Once you reach the line with "C5: none -> 4.7uF (AC1, VDD)" in the material below, copy each line exactly up to and including the line with "IC4 pin GP5: LEVEL -> USER2", and skip the pictures.
===== INFORMATION
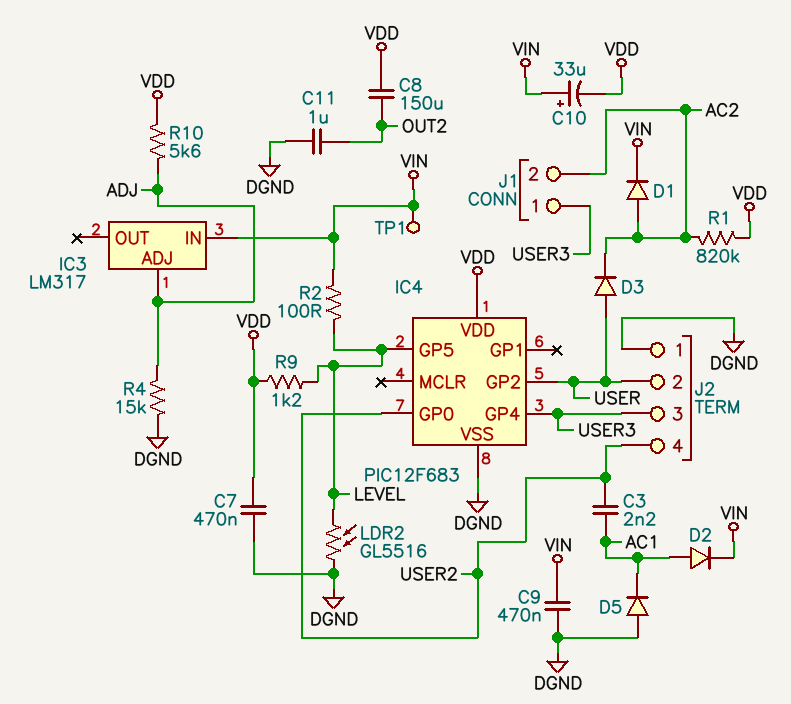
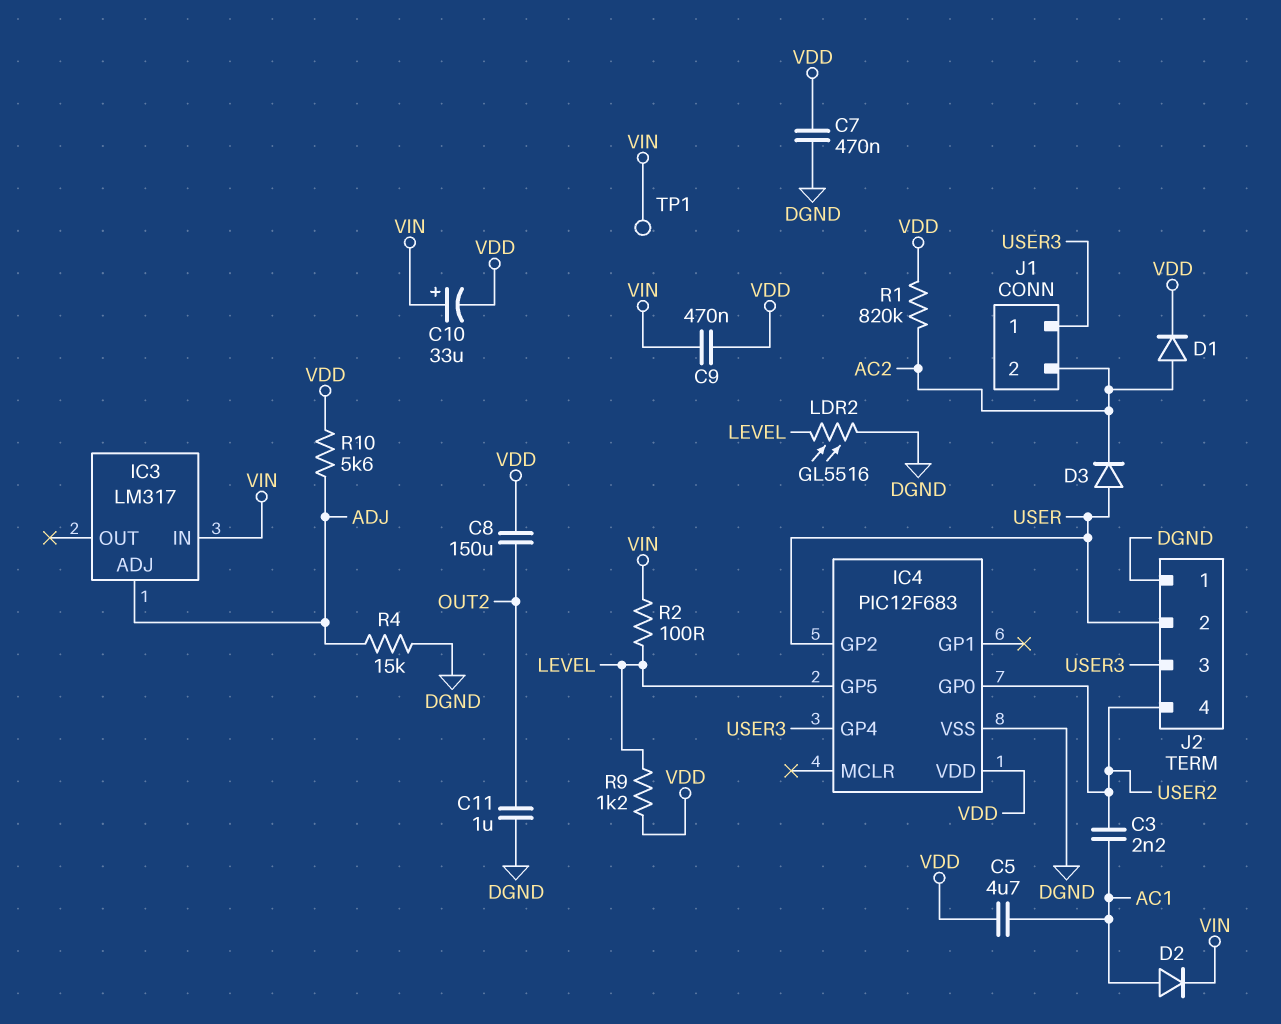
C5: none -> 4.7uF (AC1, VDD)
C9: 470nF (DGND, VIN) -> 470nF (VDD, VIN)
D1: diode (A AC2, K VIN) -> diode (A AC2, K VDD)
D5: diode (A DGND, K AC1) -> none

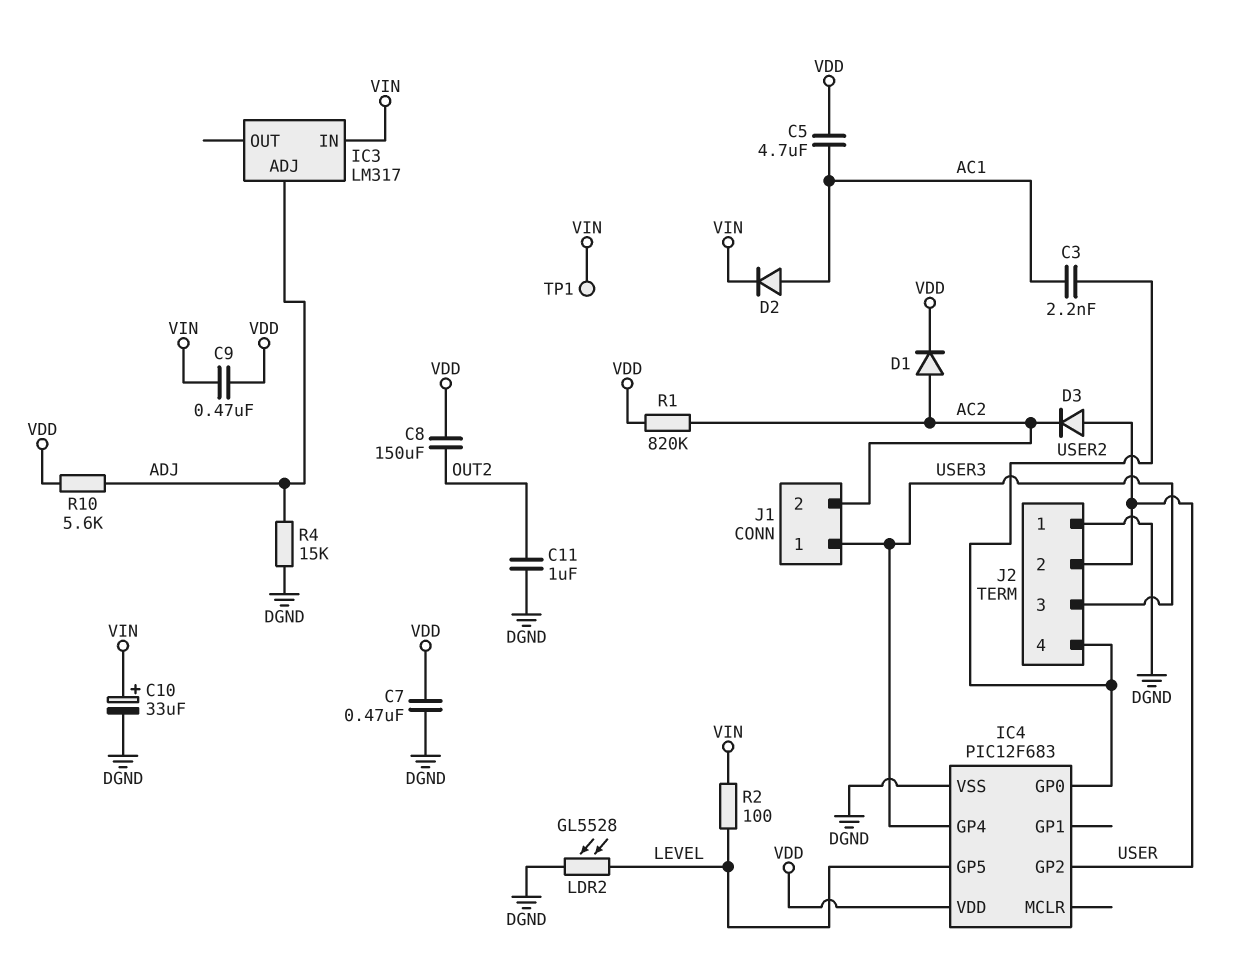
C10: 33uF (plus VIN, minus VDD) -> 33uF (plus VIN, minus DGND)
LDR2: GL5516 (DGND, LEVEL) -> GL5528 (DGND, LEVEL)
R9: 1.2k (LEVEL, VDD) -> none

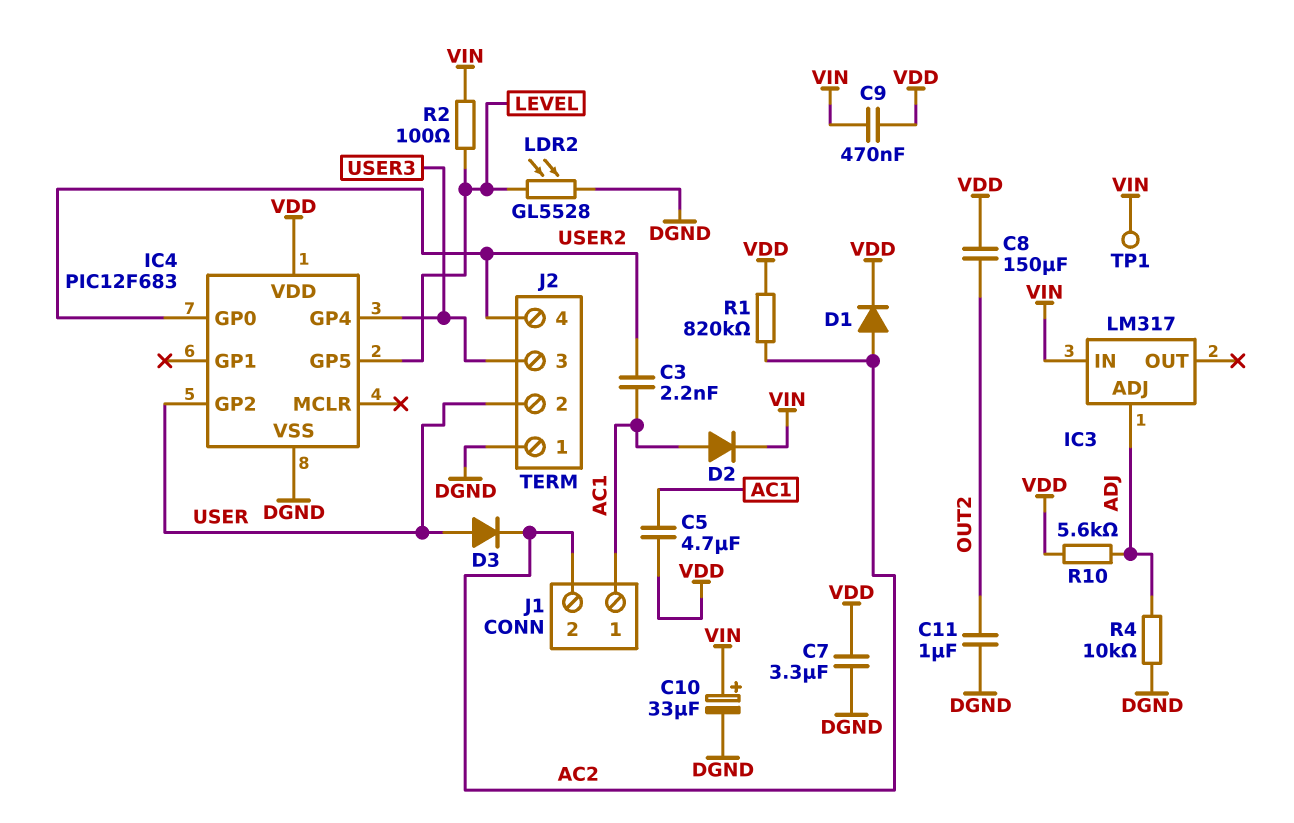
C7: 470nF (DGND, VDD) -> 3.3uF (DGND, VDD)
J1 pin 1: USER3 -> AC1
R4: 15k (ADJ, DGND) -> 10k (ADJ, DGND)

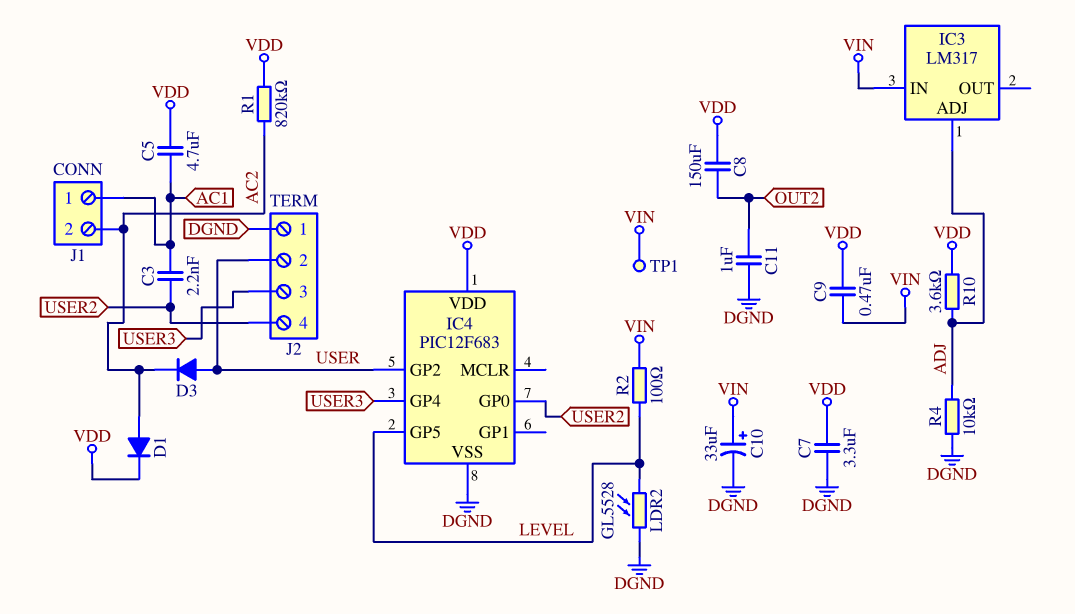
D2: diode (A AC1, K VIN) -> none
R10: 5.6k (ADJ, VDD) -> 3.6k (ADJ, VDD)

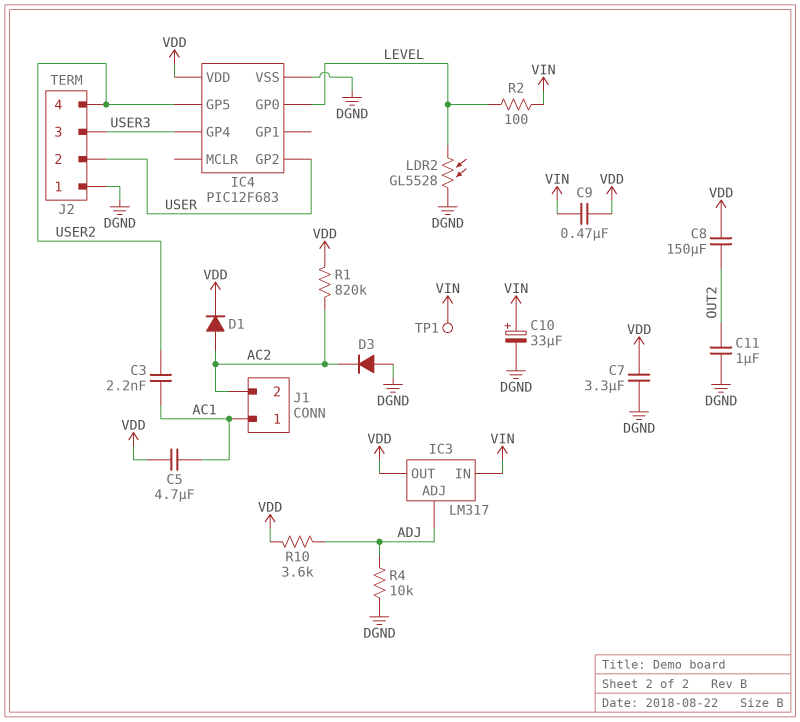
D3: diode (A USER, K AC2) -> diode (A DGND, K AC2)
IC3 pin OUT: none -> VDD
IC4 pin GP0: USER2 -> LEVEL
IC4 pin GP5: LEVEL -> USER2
==========
===== INFORMATION
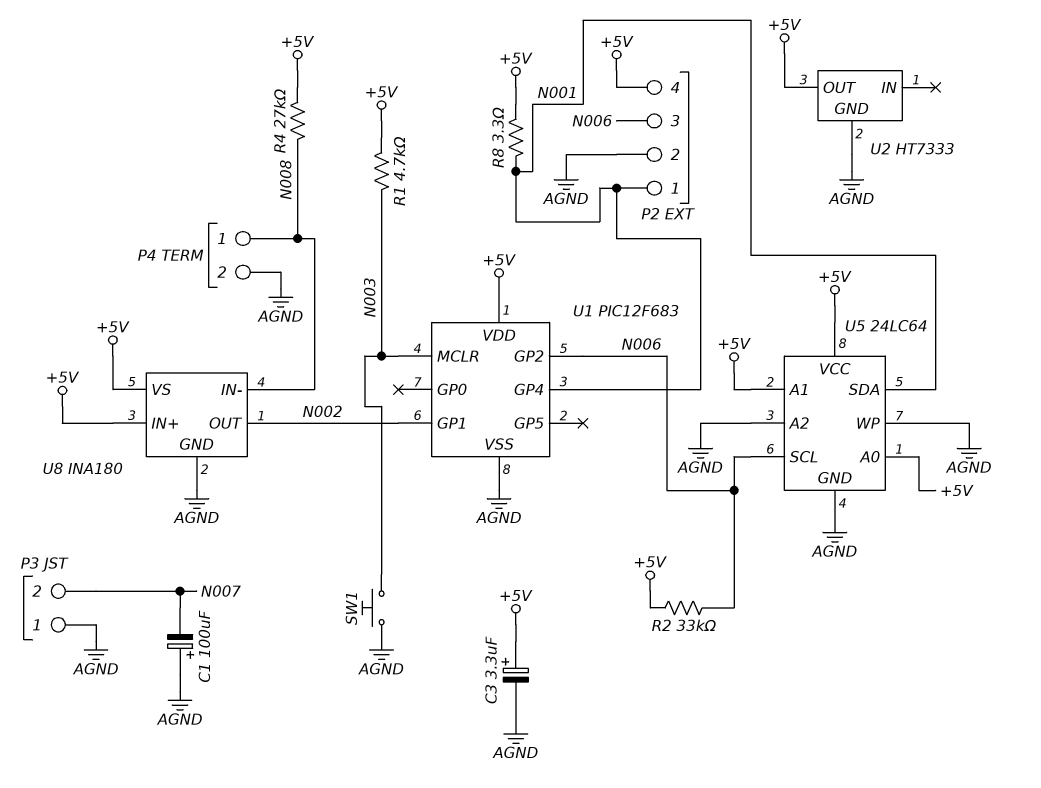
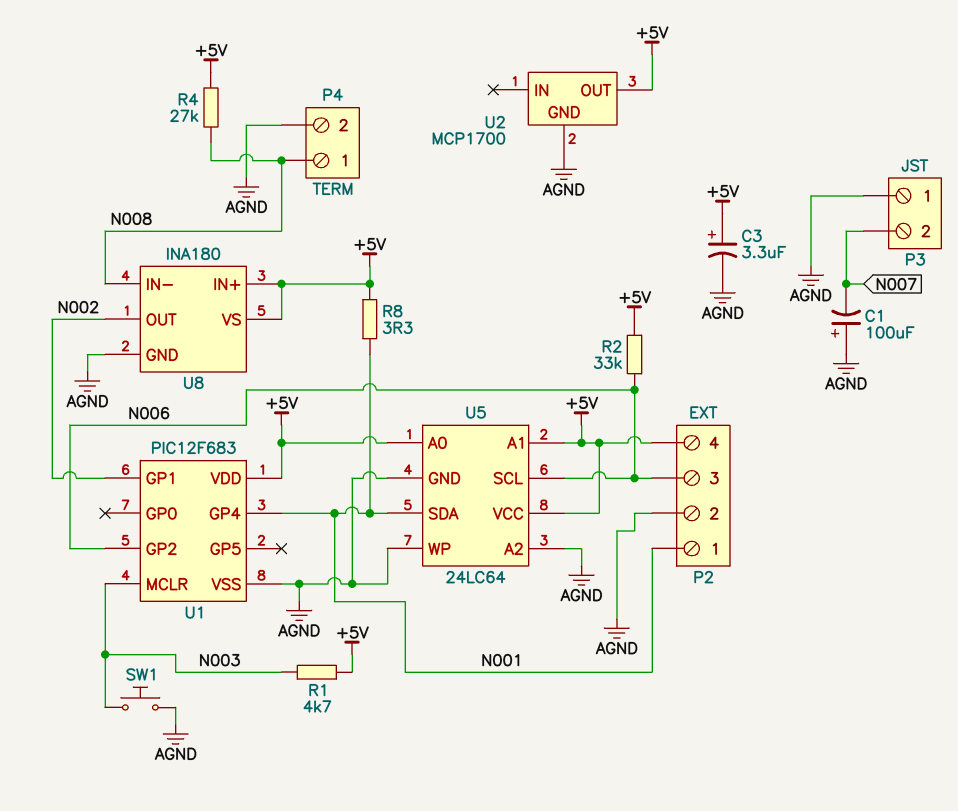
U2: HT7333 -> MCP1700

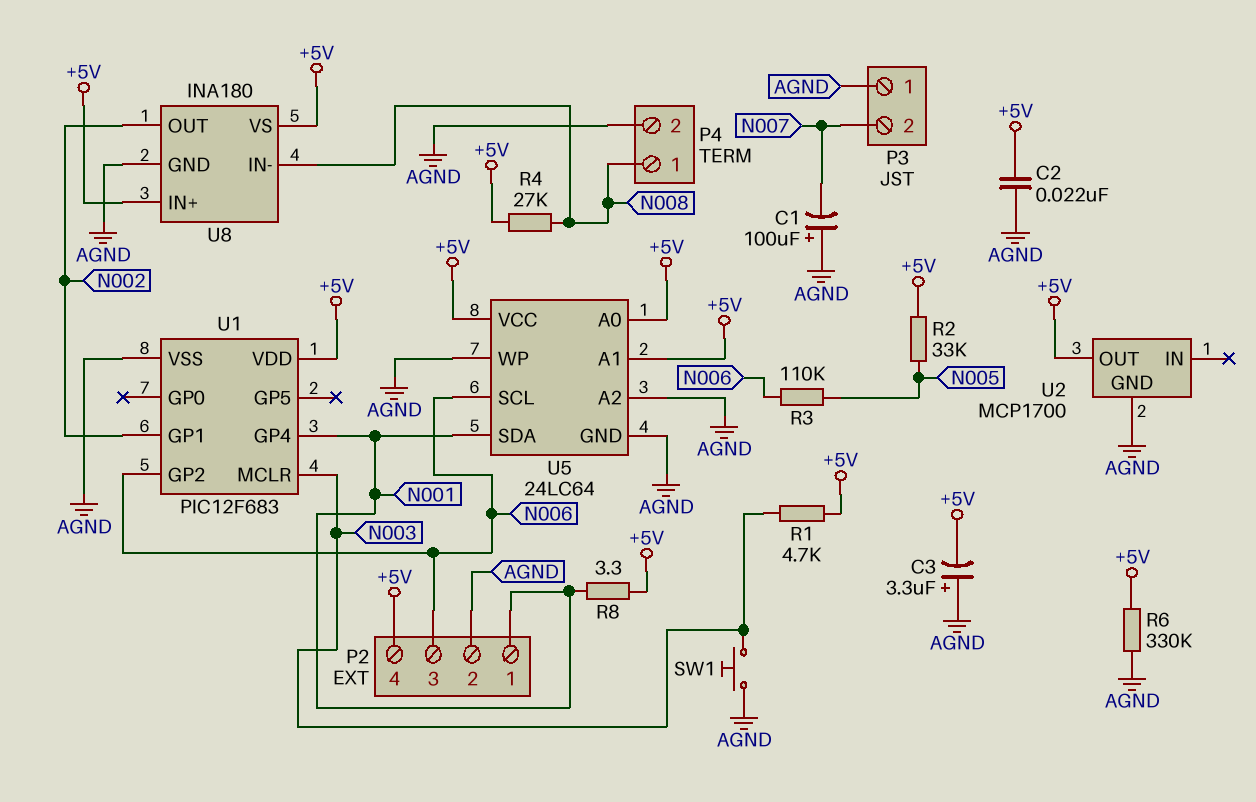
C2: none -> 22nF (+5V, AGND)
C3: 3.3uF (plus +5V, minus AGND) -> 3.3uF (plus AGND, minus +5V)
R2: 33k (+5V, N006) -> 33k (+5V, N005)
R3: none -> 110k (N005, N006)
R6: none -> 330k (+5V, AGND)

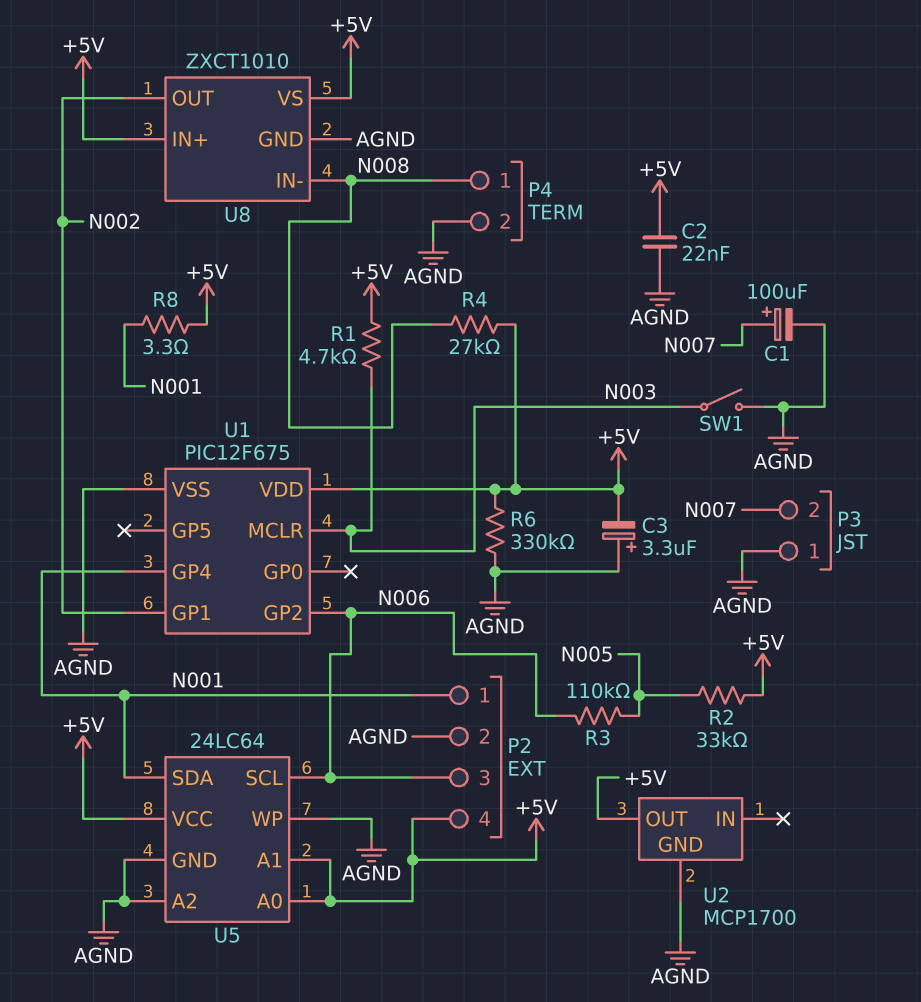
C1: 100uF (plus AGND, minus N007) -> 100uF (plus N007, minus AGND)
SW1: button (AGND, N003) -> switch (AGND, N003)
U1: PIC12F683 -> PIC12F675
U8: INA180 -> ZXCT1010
==========
• _WRITTEN RESPONSE_
C5: none -> 4.7uF (AC1, VDD)
C9: 470nF (DGND, VIN) -> 470nF (VDD, VIN)
D1: diode (A AC2, K VIN) -> diode (A AC2, K VDD)
D5: diode (A DGND, K AC1) -> none

C10: 33uF (plus VIN, minus VDD) -> 33uF (plus VIN, minus DGND)
LDR2: GL5516 (DGND, LEVEL) -> GL5528 (DGND, LEVEL)
R9: 1.2k (LEVEL, VDD) -> none

C7: 470nF (DGND, VDD) -> 3.3uF (DGND, VDD)
J1 pin 1: USER3 -> AC1
R4: 15k (ADJ, DGND) -> 10k (ADJ, DGND)

D2: diode (A AC1, K VIN) -> none
R10: 5.6k (ADJ, VDD) -> 3.6k (ADJ, VDD)

D3: diode (A USER, K AC2) -> diode (A DGND, K AC2)
IC3 pin OUT: none -> VDD
IC4 pin GP0: USER2 -> LEVEL
IC4 pin GP5: LEVEL -> USER2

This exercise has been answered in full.